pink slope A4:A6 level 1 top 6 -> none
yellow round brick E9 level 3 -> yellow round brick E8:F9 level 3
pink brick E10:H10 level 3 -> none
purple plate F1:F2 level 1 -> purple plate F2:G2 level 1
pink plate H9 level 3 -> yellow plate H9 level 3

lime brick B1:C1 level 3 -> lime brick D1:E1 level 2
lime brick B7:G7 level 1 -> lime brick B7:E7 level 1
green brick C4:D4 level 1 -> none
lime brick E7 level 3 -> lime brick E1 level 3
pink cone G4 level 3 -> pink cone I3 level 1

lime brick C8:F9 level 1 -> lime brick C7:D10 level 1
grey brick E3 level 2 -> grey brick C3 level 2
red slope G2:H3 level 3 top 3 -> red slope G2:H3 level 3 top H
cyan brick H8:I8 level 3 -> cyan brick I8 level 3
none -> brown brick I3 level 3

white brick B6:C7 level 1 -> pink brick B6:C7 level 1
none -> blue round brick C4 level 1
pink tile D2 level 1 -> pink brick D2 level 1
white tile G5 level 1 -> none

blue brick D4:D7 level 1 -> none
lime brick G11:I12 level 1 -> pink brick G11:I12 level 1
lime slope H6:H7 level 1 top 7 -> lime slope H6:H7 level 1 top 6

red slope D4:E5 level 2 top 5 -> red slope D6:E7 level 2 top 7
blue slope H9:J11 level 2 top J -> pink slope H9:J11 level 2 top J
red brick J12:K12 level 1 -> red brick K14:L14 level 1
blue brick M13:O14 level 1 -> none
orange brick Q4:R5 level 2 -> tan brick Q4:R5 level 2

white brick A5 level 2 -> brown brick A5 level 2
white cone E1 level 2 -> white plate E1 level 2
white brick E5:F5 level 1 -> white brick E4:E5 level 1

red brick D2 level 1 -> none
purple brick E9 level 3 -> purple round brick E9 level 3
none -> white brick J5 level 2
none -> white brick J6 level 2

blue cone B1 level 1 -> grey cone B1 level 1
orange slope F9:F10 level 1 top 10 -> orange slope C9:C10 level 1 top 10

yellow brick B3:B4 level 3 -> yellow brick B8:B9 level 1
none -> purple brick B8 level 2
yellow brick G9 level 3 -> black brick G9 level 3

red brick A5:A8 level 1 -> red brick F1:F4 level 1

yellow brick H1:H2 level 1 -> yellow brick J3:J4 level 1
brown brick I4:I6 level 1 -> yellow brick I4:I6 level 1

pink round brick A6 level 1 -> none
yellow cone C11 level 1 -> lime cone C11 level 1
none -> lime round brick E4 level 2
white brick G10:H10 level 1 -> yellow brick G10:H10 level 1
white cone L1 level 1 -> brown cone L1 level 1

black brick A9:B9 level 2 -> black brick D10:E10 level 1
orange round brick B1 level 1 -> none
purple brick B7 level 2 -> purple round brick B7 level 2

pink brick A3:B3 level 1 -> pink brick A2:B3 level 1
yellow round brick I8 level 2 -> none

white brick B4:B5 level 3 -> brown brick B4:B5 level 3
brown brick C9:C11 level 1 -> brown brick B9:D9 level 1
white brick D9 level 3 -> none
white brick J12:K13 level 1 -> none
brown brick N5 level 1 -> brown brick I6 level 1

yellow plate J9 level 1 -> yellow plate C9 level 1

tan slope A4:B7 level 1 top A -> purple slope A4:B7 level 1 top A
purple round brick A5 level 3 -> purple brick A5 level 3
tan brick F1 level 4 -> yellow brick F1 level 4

────

**Required work:** The lines from the one containing "white brick B4:B5" through the last line of the records are the answer; set them down exactly and add nothing.

**Written response:**
white brick B4:B5 level 3 -> brown brick B4:B5 level 3
brown brick C9:C11 level 1 -> brown brick B9:D9 level 1
white brick D9 level 3 -> none
white brick J12:K13 level 1 -> none
brown brick N5 level 1 -> brown brick I6 level 1

yellow plate J9 level 1 -> yellow plate C9 level 1

tan slope A4:B7 level 1 top A -> purple slope A4:B7 level 1 top A
purple round brick A5 level 3 -> purple brick A5 level 3
tan brick F1 level 4 -> yellow brick F1 level 4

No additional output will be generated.